The answer must consist solely of the lines from the start of the records through the line containing "none -> white cone B13 level 1", restated word for word, with no pictures.

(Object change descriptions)
········

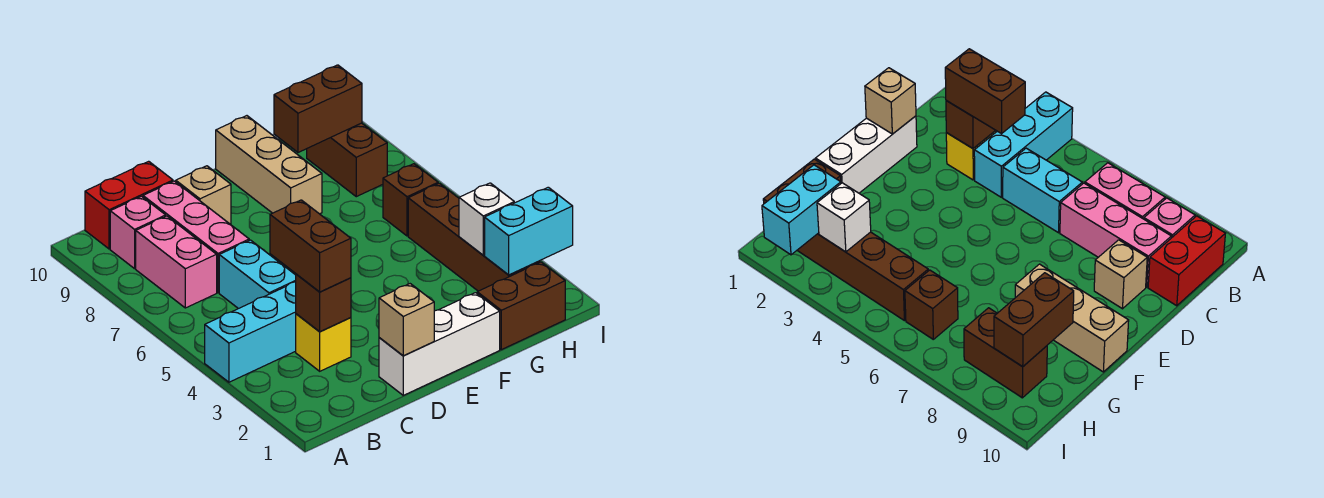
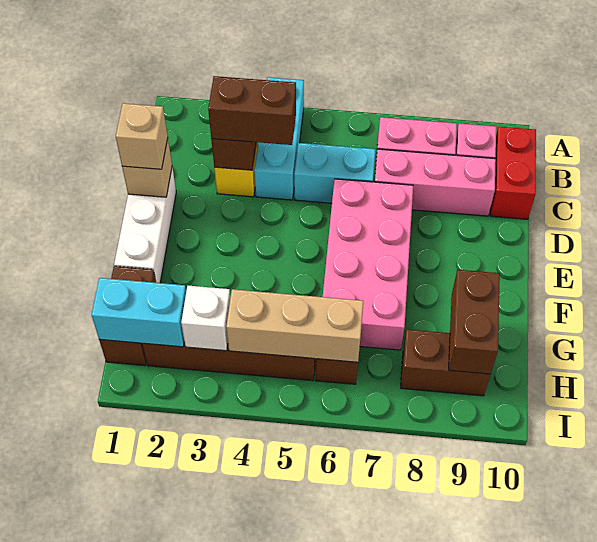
none -> pink brick D6:G7 level 1
tan brick D9 level 1 -> tan brick D1 level 3
tan brick F8:F10 level 1 -> tan brick H4:H6 level 2
cyan brick H2:I2 level 2 -> cyan brick H1:H2 level 2

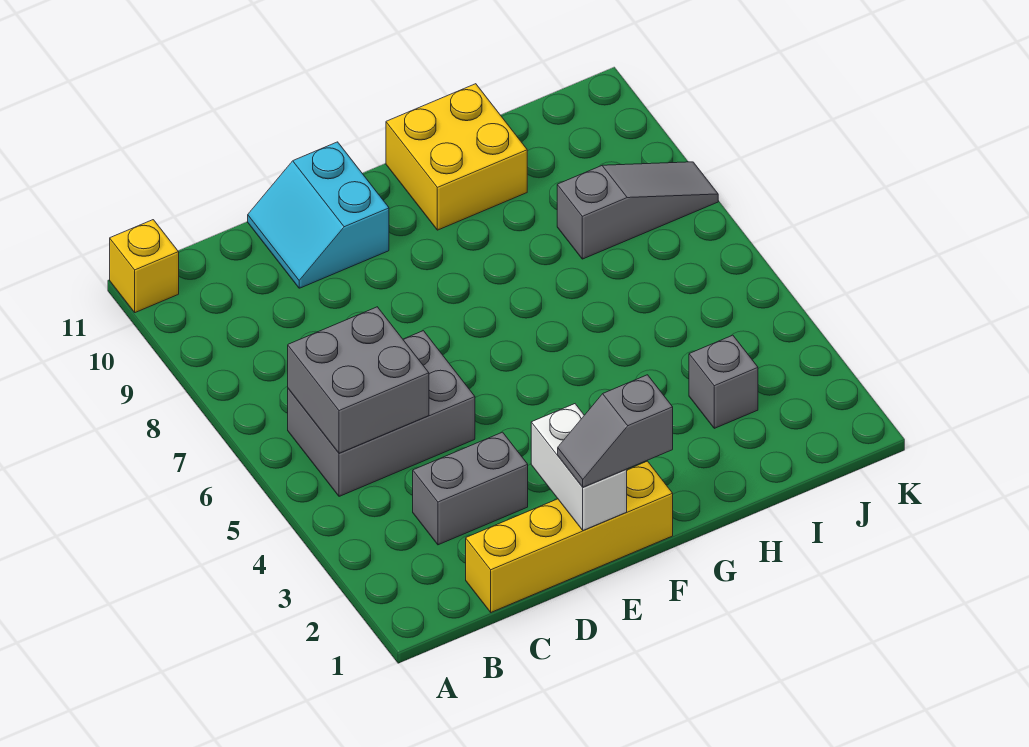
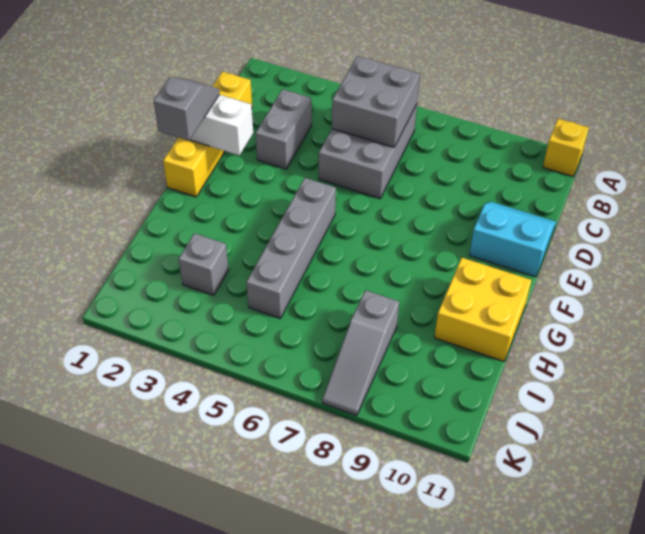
none -> grey brick F5:I5 level 1

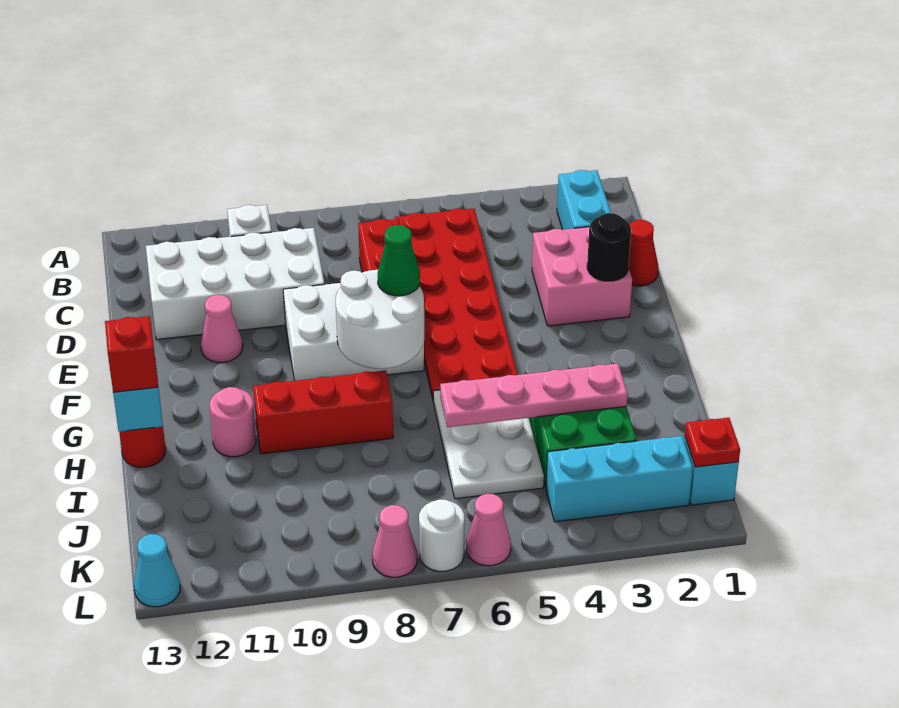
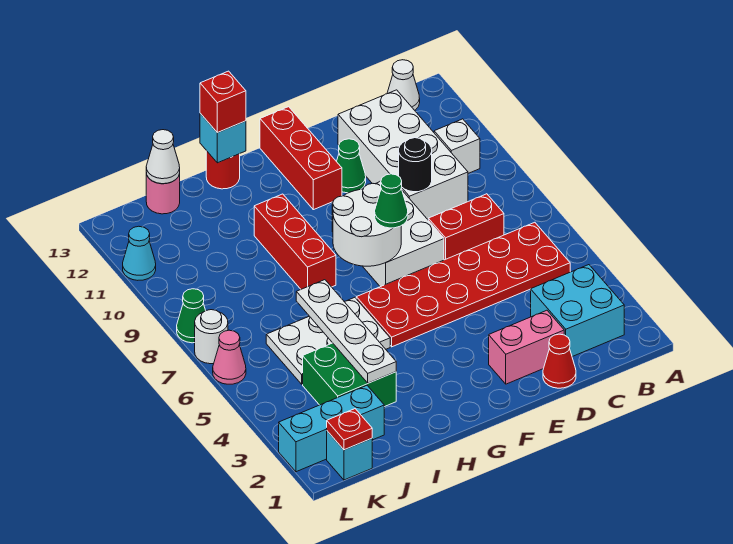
cyan brick B2:C2 level 1 -> cyan brick B2:C3 level 1
none -> white cone B13 level 1
pink brick D2:E3 level 1 -> pink brick D2:E2 level 1
black round brick E2 level 2 -> black round brick D9 level 2
pink cone E11 level 1 -> green cone E11 level 1
none -> red brick F11:F13 level 1
pink round brick H11 level 1 -> pink round brick J13 level 1
pink plate I3:I6 level 2 -> white plate I3:I6 level 2
none -> white cone J13 level 2
cyan brick K2:K4 level 1 -> cyan brick J2:L2 level 1
pink cone L8 level 1 -> green cone L8 level 1
cyan cone L13 level 1 -> cyan cone L11 level 1

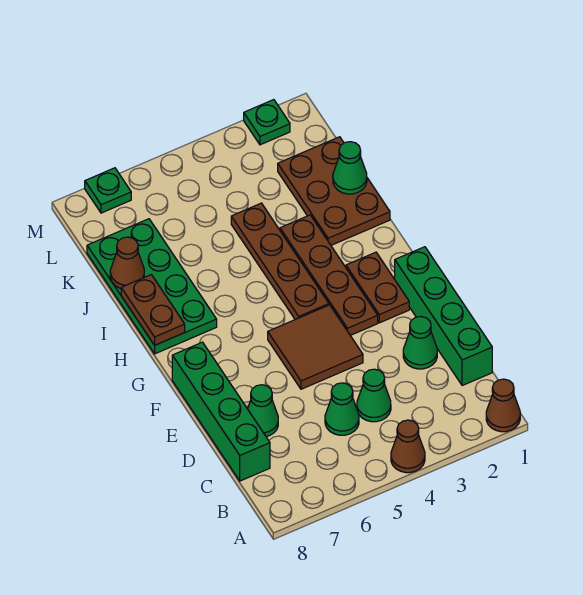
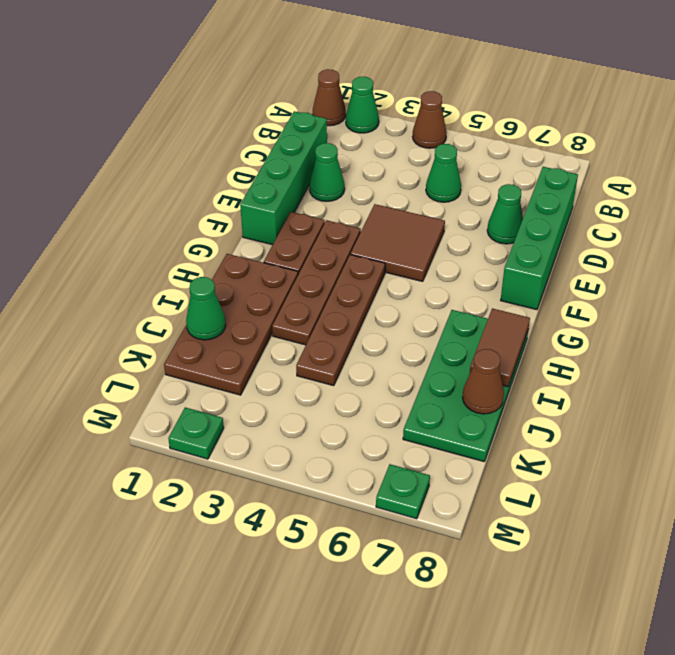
green cone C4 level 1 -> green cone A2 level 1
brown plate H8:I8 level 2 -> brown tile H8:I8 level 2
brown plate I1:K2 level 1 -> brown plate H1:K2 level 1

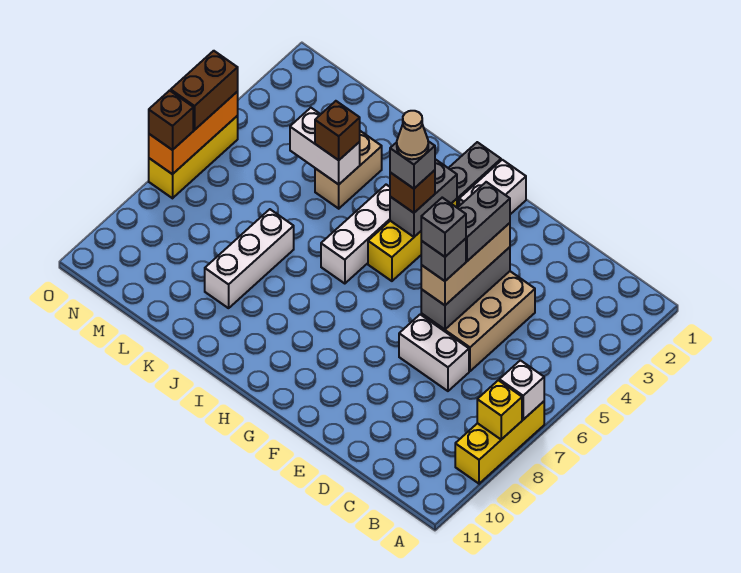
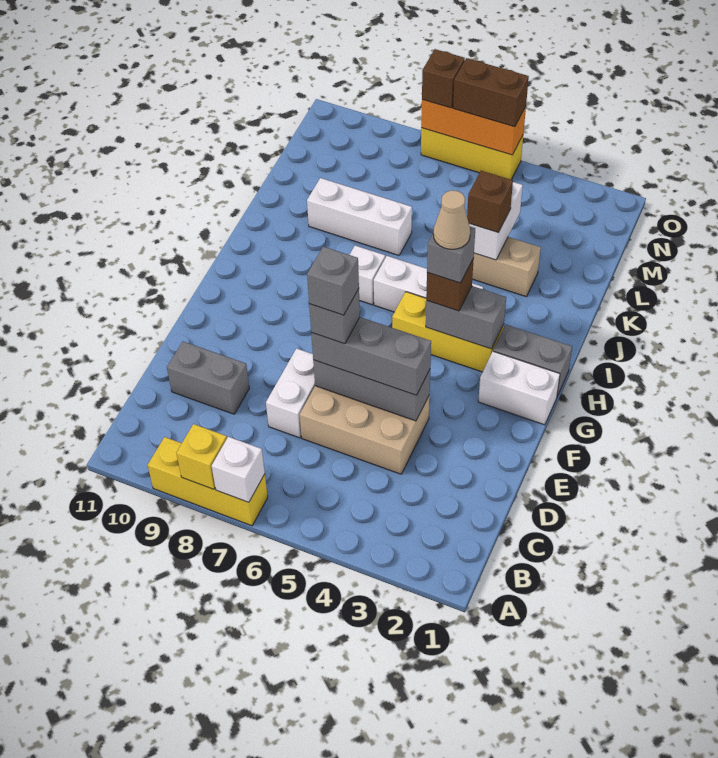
tan brick E4:E6 level 3 -> grey brick E4:E6 level 3
grey brick E4:E5 level 4 -> grey brick D9:D10 level 1
none -> white brick I7 level 1

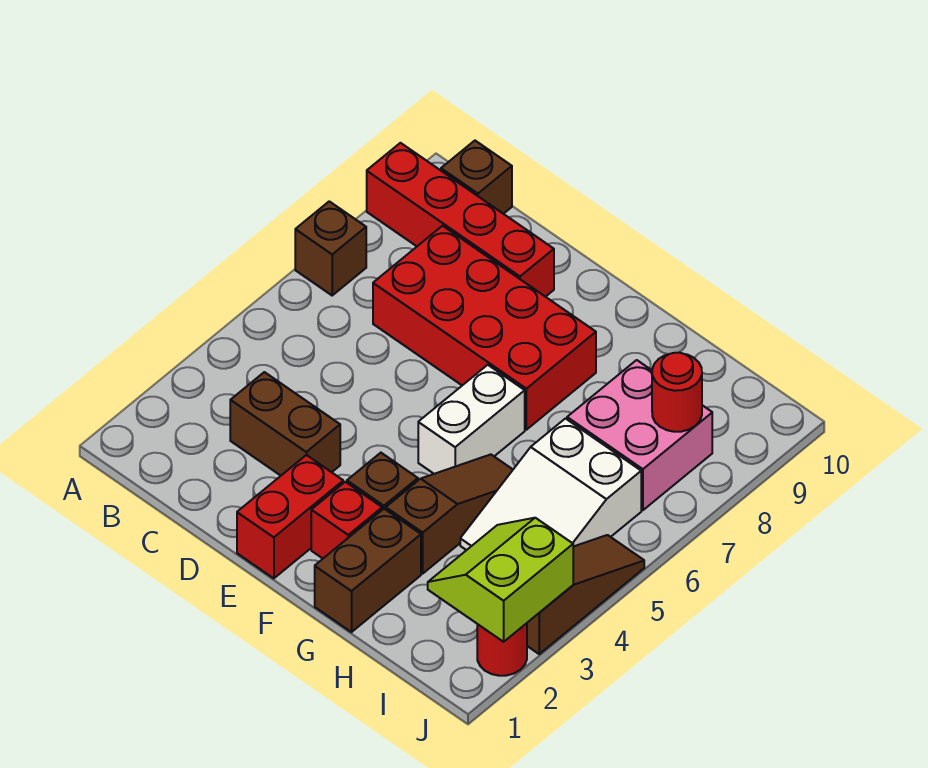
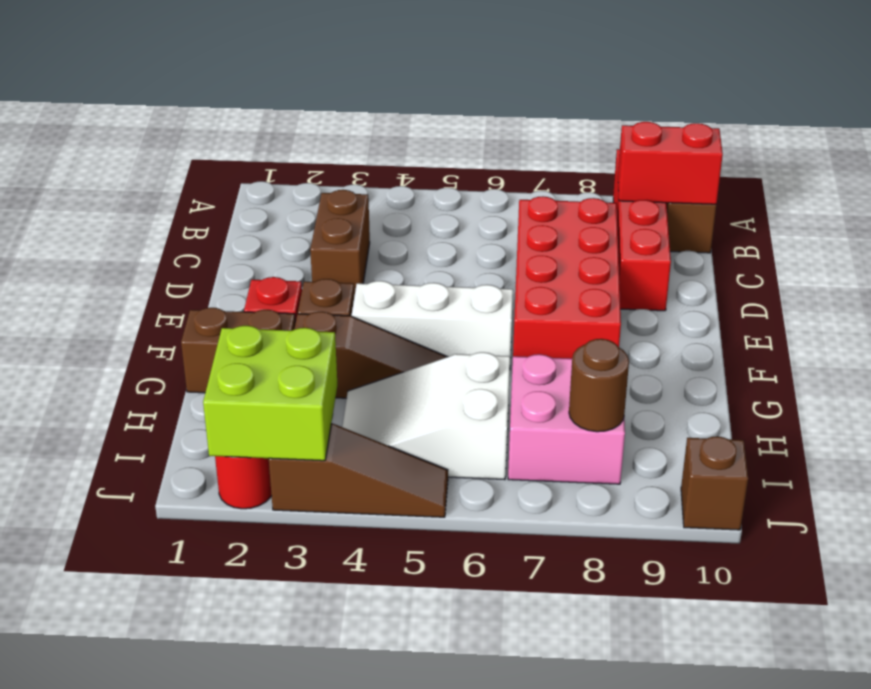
brown brick A7 level 1 -> brown brick J10 level 1
red brick E1:E2 level 1 -> red brick B9:B10 level 2
white brick F5:F6 level 1 -> white brick F4:F6 level 1
lime slope I2:J3 level 2 top J -> lime brick I2:J3 level 2
red round brick I8 level 2 -> brown round brick I8 level 2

········

## Solution to the exercise
none -> pink brick D6:G7 level 1
tan brick D9 level 1 -> tan brick D1 level 3
tan brick F8:F10 level 1 -> tan brick H4:H6 level 2
cyan brick H2:I2 level 2 -> cyan brick H1:H2 level 2

none -> grey brick F5:I5 level 1

cyan brick B2:C2 level 1 -> cyan brick B2:C3 level 1
none -> white cone B13 level 1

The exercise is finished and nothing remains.